▸ EXERCISE DIRECTIONS:
Only one stretch of the records below is wanted: the lines from the one holding "(174, 165) = (378, 123): orange" through the one holding "(483, 234) = (480, 389): none -> pink cactus". Return it exactly, both ends included.

▸ RAW DATA:
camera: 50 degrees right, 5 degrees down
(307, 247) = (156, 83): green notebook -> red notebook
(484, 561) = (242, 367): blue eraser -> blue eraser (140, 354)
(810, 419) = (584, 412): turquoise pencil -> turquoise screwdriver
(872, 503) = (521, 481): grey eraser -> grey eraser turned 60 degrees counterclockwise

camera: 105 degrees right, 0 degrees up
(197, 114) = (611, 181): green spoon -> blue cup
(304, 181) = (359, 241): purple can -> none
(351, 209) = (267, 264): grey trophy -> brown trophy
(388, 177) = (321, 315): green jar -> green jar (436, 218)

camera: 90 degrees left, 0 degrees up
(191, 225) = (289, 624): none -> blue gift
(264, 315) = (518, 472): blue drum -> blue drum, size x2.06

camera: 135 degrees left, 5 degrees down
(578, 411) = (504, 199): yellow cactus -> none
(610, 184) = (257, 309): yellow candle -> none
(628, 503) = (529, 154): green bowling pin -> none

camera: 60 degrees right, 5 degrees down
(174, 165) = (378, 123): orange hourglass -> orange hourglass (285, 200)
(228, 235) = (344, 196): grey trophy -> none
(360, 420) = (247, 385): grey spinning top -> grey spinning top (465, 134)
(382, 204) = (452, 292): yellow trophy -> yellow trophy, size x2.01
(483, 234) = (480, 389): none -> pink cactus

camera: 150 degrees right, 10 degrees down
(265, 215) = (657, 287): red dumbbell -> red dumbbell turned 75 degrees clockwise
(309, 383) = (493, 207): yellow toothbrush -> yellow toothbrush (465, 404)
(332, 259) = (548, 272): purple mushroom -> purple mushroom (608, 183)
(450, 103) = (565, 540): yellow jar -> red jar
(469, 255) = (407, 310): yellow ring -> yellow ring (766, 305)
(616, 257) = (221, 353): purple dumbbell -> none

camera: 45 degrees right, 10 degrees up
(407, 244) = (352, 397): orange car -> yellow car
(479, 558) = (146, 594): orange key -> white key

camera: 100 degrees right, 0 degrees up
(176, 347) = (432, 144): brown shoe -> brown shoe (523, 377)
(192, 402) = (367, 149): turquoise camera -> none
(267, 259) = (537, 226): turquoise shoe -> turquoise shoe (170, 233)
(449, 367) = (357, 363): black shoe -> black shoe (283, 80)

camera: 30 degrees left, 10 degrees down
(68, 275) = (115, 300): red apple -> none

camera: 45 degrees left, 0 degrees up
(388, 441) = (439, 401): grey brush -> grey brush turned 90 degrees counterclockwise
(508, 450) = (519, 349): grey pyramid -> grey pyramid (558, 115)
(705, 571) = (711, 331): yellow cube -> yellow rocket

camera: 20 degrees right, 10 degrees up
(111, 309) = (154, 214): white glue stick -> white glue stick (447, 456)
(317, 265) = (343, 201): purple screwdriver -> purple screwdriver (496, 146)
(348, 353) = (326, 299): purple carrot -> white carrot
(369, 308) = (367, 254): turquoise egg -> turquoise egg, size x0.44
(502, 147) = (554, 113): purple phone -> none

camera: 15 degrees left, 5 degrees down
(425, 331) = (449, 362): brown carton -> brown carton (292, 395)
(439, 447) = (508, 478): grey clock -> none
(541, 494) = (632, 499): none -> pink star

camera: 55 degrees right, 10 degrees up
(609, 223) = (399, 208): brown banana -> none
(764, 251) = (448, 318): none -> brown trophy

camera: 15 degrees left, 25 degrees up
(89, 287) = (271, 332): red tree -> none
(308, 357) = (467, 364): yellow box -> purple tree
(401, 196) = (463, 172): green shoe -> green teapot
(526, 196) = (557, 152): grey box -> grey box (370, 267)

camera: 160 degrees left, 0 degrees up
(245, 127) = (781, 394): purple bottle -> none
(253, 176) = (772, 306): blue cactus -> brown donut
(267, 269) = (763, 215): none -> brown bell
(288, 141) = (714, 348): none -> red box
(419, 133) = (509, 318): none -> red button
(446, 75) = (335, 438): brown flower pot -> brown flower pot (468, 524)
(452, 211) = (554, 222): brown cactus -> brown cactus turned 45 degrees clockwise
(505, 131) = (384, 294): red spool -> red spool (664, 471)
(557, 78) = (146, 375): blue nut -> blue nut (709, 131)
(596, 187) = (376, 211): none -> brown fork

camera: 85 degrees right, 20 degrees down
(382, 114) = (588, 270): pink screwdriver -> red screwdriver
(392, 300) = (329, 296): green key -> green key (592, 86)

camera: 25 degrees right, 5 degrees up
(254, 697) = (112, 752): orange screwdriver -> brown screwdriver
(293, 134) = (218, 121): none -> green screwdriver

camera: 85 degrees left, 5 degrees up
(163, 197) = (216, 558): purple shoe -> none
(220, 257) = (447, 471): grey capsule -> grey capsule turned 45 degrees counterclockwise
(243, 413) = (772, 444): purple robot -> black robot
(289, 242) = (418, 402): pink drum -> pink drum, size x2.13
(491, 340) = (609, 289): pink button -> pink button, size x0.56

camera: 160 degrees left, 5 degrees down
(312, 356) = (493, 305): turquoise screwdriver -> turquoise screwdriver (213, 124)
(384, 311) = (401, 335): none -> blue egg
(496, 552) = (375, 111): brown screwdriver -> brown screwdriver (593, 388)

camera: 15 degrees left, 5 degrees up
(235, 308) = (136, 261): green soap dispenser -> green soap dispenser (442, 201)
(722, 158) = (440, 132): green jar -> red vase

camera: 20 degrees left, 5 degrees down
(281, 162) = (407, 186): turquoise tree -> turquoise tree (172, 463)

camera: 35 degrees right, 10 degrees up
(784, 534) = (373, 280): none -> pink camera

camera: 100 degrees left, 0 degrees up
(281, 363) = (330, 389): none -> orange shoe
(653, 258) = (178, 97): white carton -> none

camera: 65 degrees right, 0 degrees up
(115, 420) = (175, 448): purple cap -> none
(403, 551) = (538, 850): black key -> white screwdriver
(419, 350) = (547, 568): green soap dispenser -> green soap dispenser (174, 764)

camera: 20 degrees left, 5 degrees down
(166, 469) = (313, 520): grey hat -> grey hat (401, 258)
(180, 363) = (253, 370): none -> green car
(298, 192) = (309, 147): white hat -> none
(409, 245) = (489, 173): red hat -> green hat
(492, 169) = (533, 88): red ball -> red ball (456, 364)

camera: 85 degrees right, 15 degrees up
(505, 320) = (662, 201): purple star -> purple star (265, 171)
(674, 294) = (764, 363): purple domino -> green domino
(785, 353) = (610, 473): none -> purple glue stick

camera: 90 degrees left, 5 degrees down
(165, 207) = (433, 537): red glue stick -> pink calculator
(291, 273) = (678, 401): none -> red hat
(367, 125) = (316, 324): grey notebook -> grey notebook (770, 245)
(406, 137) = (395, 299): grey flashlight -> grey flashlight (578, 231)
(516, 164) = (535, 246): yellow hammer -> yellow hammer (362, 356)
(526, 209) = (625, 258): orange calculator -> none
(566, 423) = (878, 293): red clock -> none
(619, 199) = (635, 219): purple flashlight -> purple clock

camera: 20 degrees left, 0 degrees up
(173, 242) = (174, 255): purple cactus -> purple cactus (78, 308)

▸ EXPECTED OUTPUT:
(174, 165) = (378, 123): orange hourglass -> orange hourglass (285, 200)
(228, 235) = (344, 196): grey trophy -> none
(360, 420) = (247, 385): grey spinning top -> grey spinning top (465, 134)
(382, 204) = (452, 292): yellow trophy -> yellow trophy, size x2.01
(483, 234) = (480, 389): none -> pink cactus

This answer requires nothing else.